From the line containing "DRIVER1 pin IN1: D7 -> D8" to the last line of the records below, repeat every line exactly and add nothing else.

§ Data items:
------------------------

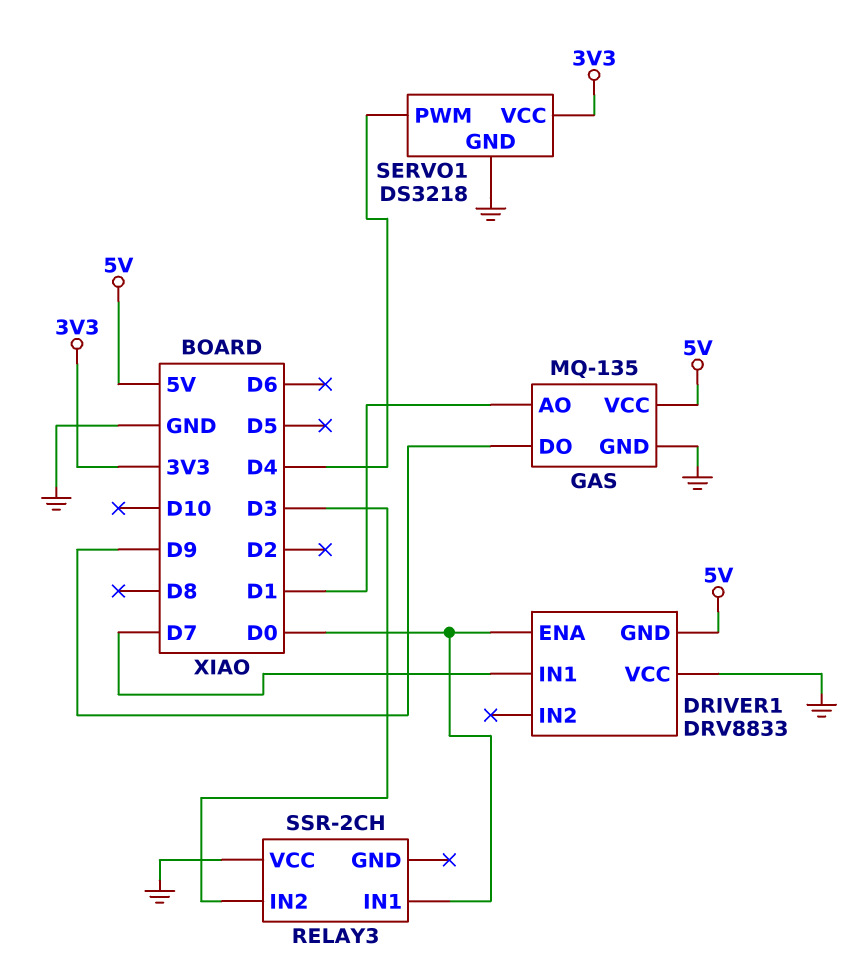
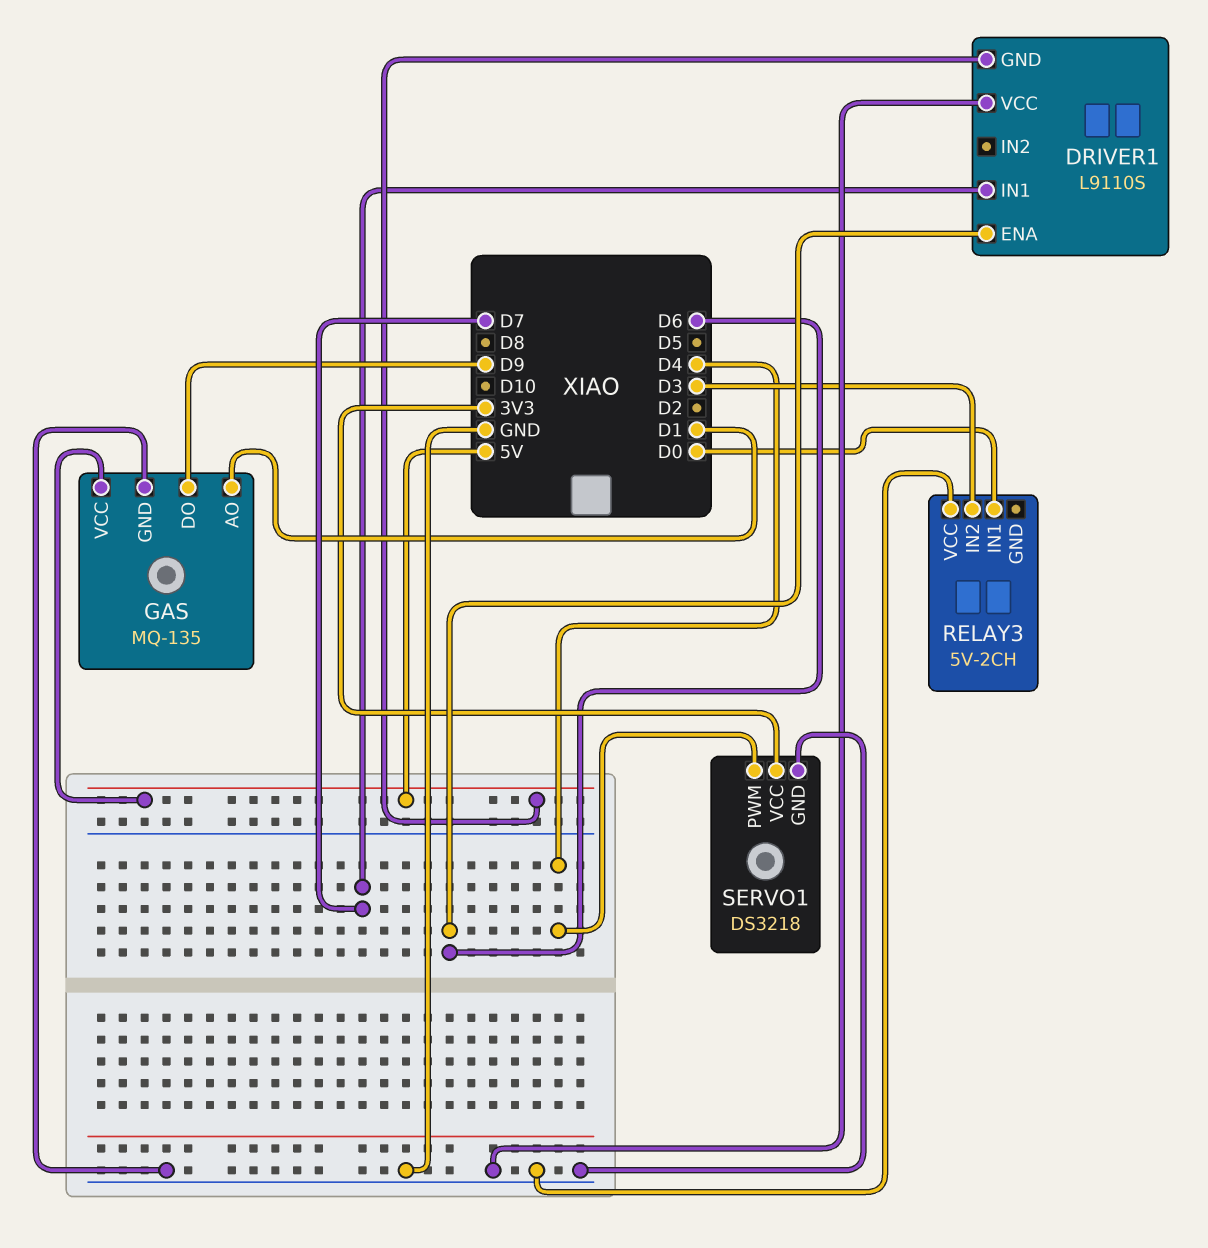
DRIVER1: DRV8833 -> L9110S
DRIVER1 pin ENA: D0 -> D6
RELAY3: SSR-2CH -> 5V-2CH

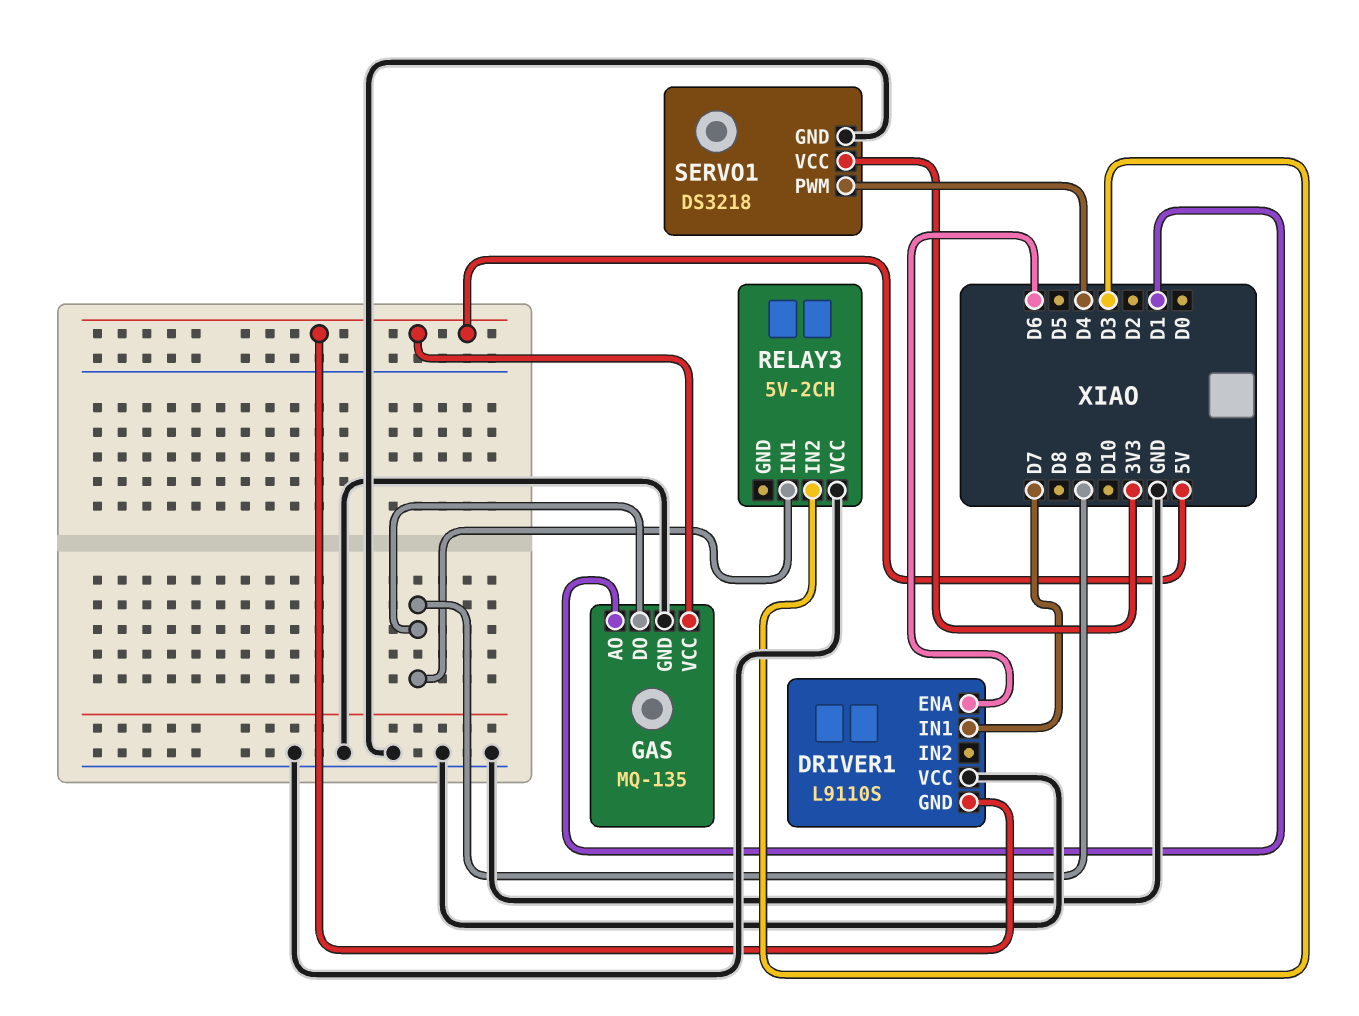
RELAY3 pin IN1: D0 -> D9

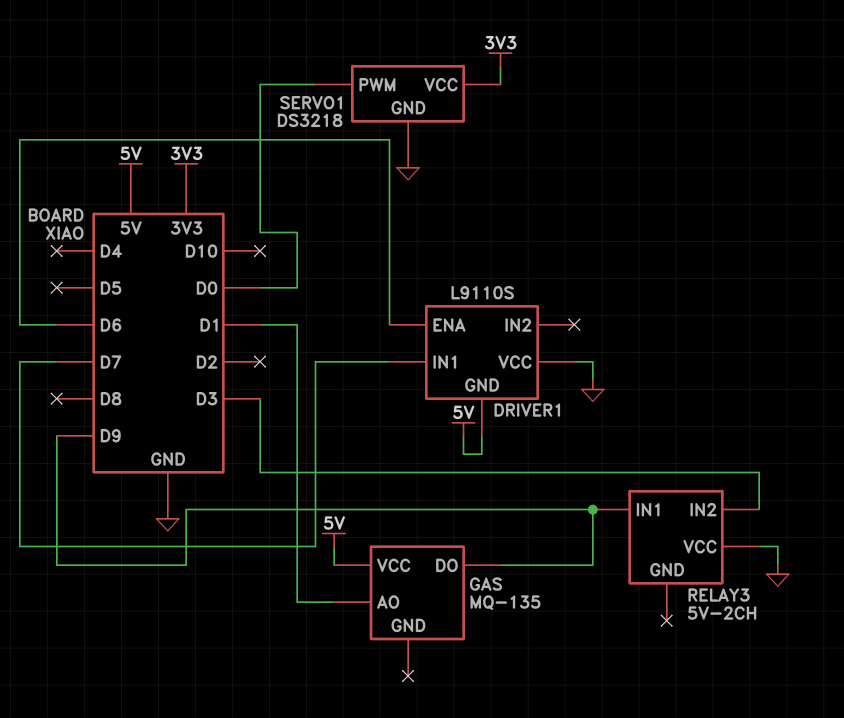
GAS pin GND: GND -> none
SERVO1 pin PWM: D4 -> D0

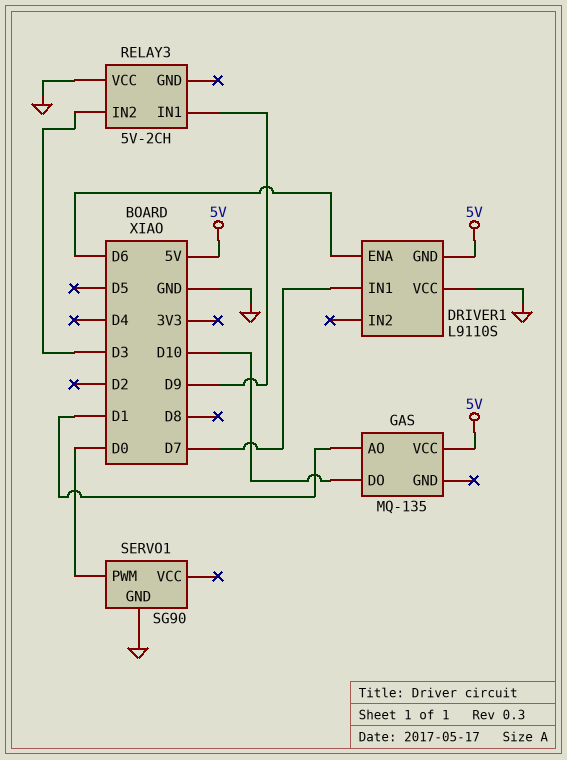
GAS pin DO: D9 -> D10
SERVO1: DS3218 -> SG90
SERVO1 pin VCC: 3V3 -> none

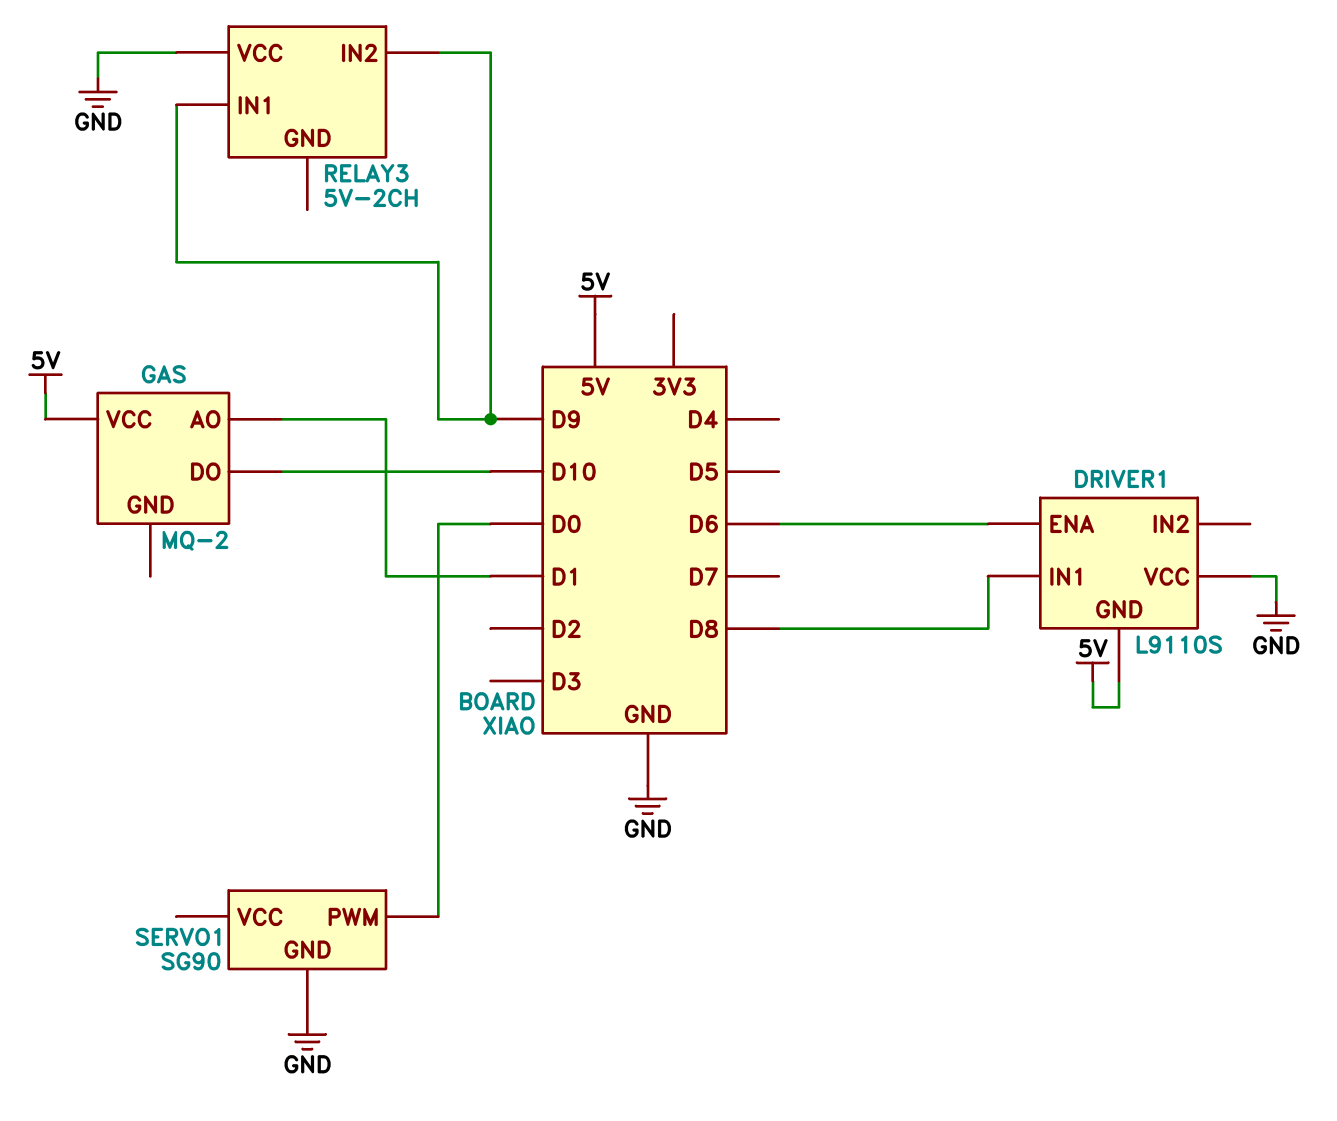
DRIVER1 pin IN1: D7 -> D8
GAS: MQ-135 -> MQ-2
RELAY3 pin IN2: D3 -> D9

------------------------

§ FINAL ANSWER:
DRIVER1 pin IN1: D7 -> D8
GAS: MQ-135 -> MQ-2
RELAY3 pin IN2: D3 -> D9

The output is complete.